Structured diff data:

------------------------------------

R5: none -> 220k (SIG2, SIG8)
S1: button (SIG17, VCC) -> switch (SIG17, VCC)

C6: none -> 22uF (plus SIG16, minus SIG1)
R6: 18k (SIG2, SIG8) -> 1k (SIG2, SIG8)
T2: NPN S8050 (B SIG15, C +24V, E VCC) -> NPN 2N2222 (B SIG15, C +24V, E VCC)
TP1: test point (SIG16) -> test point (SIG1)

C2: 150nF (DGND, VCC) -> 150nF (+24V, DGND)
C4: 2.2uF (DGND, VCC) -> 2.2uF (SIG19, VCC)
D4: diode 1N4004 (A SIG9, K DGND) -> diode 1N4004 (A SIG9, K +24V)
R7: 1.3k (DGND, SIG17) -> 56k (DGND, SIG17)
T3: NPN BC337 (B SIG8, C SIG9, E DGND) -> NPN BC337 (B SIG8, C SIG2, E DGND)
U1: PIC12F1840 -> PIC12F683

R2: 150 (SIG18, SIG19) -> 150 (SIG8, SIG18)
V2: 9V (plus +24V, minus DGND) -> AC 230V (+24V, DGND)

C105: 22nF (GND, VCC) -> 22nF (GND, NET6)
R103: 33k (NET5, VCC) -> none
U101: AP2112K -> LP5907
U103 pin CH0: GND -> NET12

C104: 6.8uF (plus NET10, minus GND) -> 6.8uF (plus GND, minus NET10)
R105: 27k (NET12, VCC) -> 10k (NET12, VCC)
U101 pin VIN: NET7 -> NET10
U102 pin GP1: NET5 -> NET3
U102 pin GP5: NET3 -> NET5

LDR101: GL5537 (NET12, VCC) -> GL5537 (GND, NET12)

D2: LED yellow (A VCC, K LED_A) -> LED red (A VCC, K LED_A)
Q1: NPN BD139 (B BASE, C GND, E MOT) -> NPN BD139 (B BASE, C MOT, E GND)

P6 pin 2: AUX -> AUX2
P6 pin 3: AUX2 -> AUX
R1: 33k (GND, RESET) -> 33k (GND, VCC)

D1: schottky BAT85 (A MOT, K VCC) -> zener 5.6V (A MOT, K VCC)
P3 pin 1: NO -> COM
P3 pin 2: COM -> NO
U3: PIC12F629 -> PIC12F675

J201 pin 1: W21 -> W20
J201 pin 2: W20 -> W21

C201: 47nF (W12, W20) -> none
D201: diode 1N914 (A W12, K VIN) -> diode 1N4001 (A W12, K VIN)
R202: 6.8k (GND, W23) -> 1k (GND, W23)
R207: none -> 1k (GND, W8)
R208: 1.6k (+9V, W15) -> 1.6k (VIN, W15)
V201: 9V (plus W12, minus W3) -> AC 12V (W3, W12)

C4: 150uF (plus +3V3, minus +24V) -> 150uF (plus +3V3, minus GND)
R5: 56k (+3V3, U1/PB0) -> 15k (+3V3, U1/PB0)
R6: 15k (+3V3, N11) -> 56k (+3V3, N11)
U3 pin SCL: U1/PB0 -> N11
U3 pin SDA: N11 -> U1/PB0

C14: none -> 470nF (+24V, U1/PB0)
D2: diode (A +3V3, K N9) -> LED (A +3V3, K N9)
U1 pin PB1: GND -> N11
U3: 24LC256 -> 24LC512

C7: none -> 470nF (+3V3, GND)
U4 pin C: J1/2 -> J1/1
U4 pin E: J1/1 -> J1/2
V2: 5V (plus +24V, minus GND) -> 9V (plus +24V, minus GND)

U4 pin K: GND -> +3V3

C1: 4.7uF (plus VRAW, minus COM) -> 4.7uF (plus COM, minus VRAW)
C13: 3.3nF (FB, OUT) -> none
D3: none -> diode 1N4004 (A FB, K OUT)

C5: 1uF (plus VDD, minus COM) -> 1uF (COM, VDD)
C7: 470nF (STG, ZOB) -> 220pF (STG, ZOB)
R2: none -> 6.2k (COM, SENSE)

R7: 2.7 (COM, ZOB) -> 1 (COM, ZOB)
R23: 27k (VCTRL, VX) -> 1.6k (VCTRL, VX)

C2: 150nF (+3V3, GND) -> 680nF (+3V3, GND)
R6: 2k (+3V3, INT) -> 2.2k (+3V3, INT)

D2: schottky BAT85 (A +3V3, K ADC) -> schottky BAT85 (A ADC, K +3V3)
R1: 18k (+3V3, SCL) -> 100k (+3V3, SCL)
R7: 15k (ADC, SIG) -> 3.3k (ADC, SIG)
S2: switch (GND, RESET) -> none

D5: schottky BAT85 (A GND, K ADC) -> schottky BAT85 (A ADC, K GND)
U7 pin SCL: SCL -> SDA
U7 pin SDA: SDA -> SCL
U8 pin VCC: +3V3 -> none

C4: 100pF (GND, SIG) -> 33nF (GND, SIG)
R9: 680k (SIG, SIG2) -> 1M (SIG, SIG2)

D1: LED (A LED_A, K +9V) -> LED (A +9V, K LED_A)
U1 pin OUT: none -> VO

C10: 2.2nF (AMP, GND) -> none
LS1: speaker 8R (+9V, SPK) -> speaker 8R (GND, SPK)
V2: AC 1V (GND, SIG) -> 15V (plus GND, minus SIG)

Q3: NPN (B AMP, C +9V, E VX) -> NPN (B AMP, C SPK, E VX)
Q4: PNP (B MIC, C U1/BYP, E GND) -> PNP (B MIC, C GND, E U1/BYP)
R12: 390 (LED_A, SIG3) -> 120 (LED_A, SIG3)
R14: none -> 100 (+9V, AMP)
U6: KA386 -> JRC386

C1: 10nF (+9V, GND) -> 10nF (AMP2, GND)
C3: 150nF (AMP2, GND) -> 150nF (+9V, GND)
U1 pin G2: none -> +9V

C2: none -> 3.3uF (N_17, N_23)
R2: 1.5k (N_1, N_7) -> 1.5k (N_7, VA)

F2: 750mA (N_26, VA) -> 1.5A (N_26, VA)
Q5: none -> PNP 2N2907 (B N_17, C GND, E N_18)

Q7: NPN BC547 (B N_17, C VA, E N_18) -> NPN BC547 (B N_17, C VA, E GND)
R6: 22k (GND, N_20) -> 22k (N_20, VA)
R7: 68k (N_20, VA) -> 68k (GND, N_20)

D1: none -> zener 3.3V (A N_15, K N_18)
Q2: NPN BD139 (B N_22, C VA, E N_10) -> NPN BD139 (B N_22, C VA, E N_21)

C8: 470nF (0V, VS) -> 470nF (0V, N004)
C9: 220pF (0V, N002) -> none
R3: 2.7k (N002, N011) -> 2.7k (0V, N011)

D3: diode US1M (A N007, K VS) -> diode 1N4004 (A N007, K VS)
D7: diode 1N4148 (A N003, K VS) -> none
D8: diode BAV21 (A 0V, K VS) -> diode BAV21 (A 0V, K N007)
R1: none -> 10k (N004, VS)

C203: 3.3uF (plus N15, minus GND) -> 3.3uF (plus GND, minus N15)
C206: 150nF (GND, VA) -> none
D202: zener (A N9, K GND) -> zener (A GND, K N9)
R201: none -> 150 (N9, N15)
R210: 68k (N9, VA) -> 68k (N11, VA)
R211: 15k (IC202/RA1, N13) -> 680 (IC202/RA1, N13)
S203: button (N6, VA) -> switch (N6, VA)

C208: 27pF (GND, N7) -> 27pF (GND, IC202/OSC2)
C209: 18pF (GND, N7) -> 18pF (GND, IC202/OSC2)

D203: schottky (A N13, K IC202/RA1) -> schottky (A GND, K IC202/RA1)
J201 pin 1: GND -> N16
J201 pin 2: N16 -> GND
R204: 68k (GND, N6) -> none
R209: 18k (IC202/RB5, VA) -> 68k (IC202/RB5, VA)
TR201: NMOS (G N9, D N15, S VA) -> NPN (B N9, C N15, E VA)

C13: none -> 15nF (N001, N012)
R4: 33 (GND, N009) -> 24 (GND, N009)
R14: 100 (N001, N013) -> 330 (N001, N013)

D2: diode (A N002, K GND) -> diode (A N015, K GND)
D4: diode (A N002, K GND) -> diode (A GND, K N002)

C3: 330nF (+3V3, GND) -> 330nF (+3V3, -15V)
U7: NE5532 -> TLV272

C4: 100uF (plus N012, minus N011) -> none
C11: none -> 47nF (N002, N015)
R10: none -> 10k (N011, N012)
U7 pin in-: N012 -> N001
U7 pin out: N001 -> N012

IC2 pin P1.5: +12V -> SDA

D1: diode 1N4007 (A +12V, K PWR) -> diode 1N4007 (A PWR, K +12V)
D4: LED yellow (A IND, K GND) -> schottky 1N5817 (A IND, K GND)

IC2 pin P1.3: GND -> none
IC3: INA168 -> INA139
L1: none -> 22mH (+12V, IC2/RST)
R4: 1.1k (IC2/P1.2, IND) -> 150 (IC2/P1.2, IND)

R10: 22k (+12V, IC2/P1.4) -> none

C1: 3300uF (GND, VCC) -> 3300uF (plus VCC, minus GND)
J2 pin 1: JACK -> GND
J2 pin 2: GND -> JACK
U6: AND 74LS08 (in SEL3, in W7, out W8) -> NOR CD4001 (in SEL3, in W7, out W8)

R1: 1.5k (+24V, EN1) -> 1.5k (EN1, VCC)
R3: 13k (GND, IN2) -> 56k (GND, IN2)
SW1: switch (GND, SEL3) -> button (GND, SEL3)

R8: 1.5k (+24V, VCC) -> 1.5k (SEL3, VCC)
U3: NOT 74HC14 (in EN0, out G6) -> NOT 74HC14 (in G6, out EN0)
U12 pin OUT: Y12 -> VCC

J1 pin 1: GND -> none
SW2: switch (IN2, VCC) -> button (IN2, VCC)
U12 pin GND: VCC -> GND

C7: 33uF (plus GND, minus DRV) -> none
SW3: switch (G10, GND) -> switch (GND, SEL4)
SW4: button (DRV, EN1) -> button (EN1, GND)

------------------------------------

Return, in full, every line of these entries that holds "DGND".

C2: 150nF (DGND, VCC) -> 150nF (+24V, DGND)
C4: 2.2uF (DGND, VCC) -> 2.2uF (SIG19, VCC)
D4: diode 1N4004 (A SIG9, K DGND) -> diode 1N4004 (A SIG9, K +24V)
R7: 1.3k (DGND, SIG17) -> 56k (DGND, SIG17)
T3: NPN BC337 (B SIG8, C SIG9, E DGND) -> NPN BC337 (B SIG8, C SIG2, E DGND)
V2: 9V (plus +24V, minus DGND) -> AC 230V (+24V, DGND)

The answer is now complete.